----- EXTRACTED INFORMATION -----

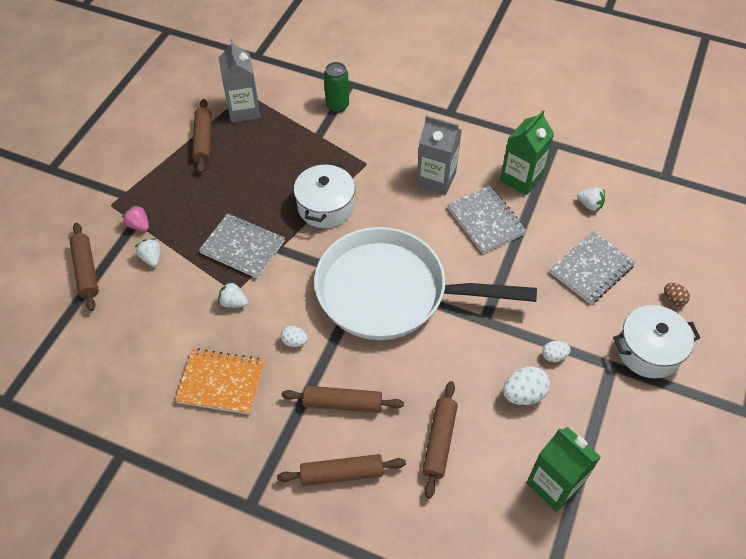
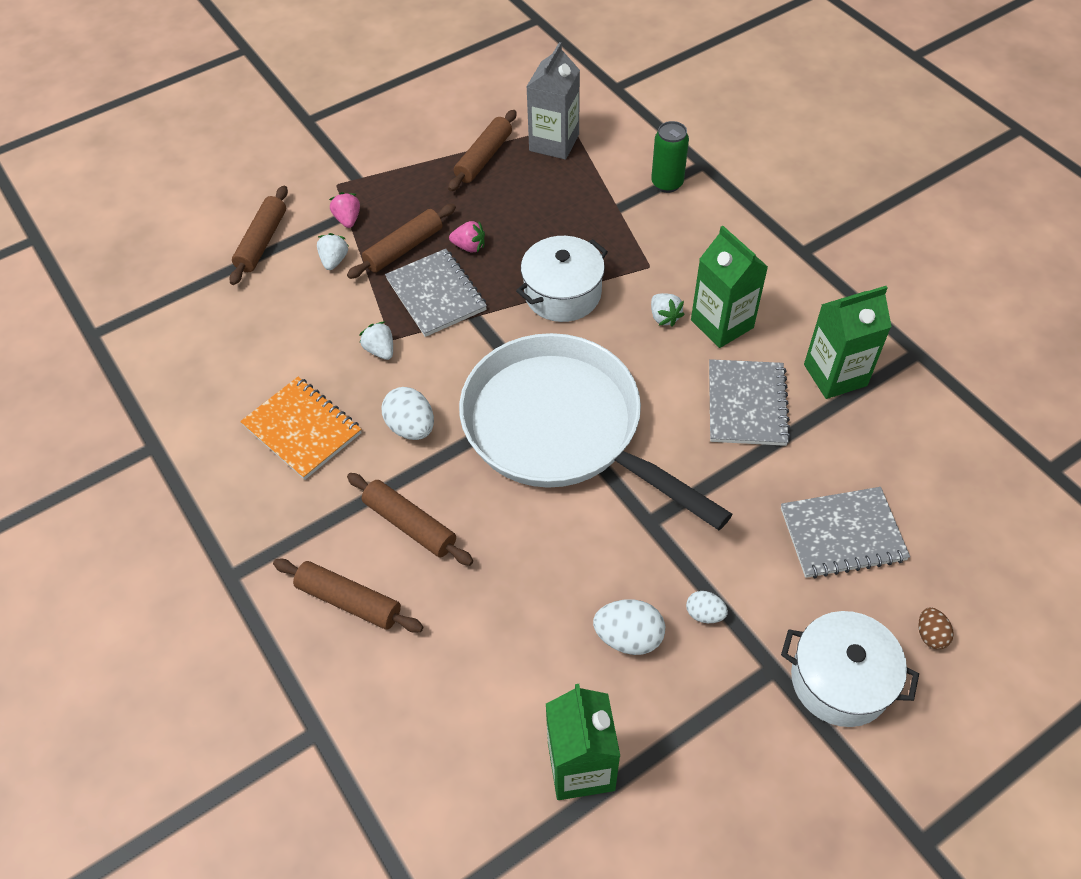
camera: 35 degrees right, 0 degrees up
white egg [281,326,308,347] -> white egg [382,387,434,440], size x1.70
grey carton [416,115,462,195] -> green carton [691,226,768,348]
brown rolling pin [422,381,458,499] -> brown rolling pin moved to [347,204,456,279]
white strawberry [577,188,605,212] -> white strawberry moved to [651,293,685,327]
none -> pink strawberry [449,221,485,252]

-----

[YOUR INSTRUCTIONS]
Your copy of the data should match it exactly, apart from the images, which are omitted.

[ANSWER TO THIS PROBLEM]
camera: 35 degrees right, 0 degrees up
white egg [281,326,308,347] -> white egg [382,387,434,440], size x1.70
grey carton [416,115,462,195] -> green carton [691,226,768,348]
brown rolling pin [422,381,458,499] -> brown rolling pin moved to [347,204,456,279]
white strawberry [577,188,605,212] -> white strawberry moved to [651,293,685,327]
none -> pink strawberry [449,221,485,252]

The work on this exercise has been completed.